━━ Records for this task ━━
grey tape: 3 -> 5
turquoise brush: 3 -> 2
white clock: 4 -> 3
━━━
━━ Records for this task ━━
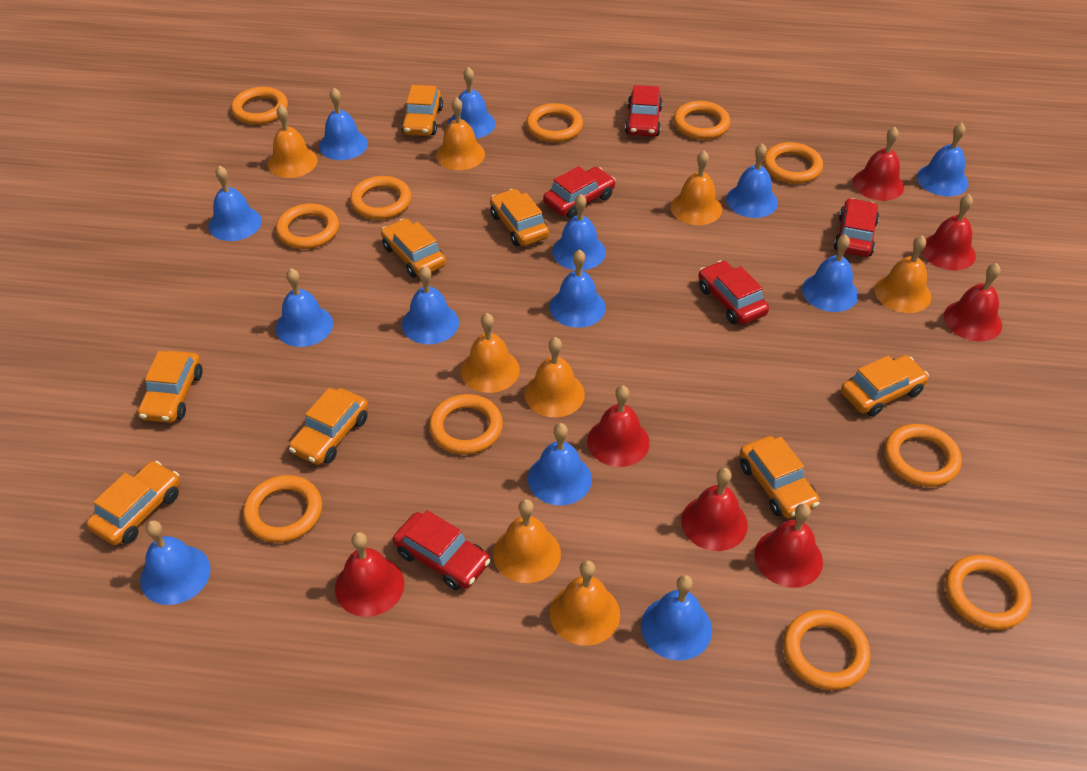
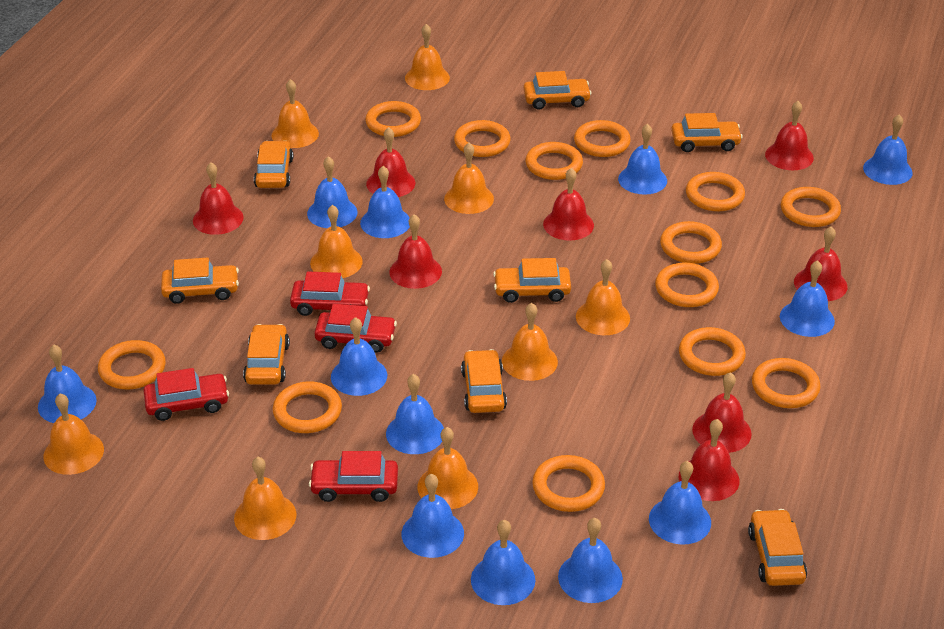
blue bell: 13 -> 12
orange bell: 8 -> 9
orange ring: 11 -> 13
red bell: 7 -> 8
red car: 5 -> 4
━━━
━━ Records for this task ━━
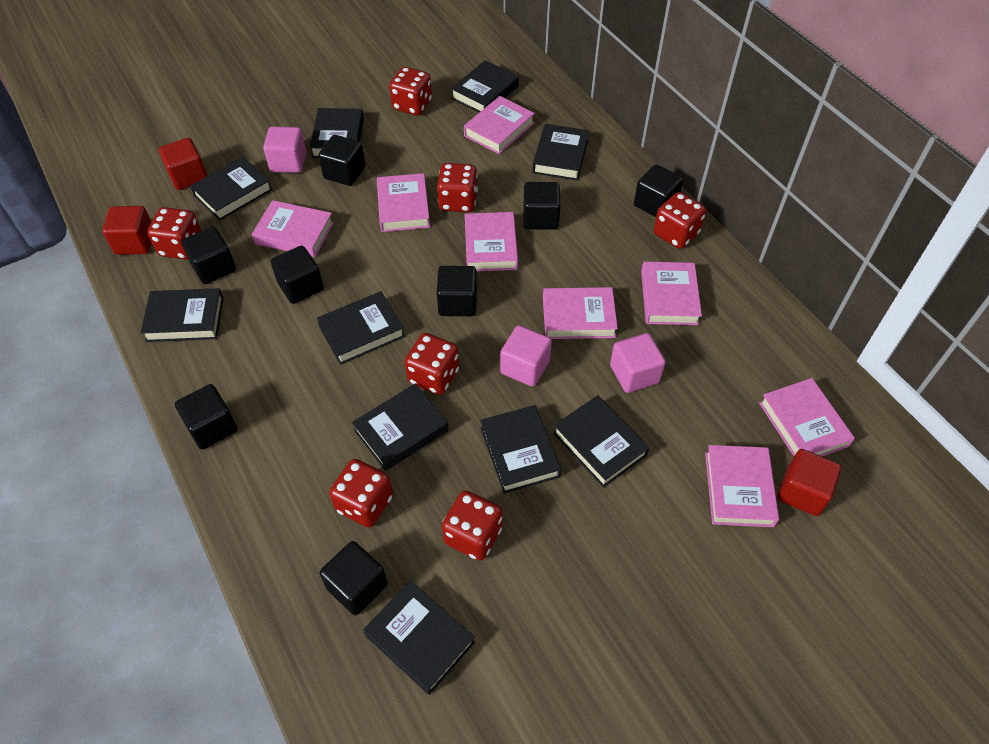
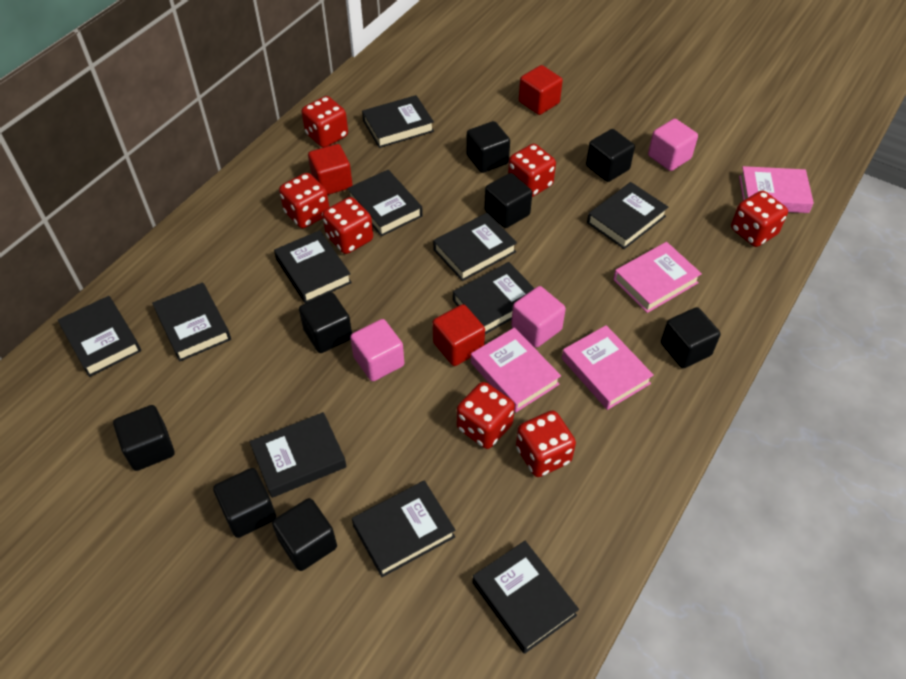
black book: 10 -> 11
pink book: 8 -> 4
━━━
— What you will do —
Return every line above that contains the word "bell".

— Answer section —
blue bell: 13 -> 12
orange bell: 8 -> 9
red bell: 7 -> 8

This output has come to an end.